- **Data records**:
--- START ---

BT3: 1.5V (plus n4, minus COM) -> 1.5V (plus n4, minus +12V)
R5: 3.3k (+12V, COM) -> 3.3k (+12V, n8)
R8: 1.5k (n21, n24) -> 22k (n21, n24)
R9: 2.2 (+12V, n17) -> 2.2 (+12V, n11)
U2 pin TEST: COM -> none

--- END ---

Every entry needs to be copied again, word for word.

BT3: 1.5V (plus n4, minus COM) -> 1.5V (plus n4, minus +12V)
R5: 3.3k (+12V, COM) -> 3.3k (+12V, n8)
R8: 1.5k (n21, n24) -> 22k (n21, n24)
R9: 2.2 (+12V, n17) -> 2.2 (+12V, n11)
U2 pin TEST: COM -> none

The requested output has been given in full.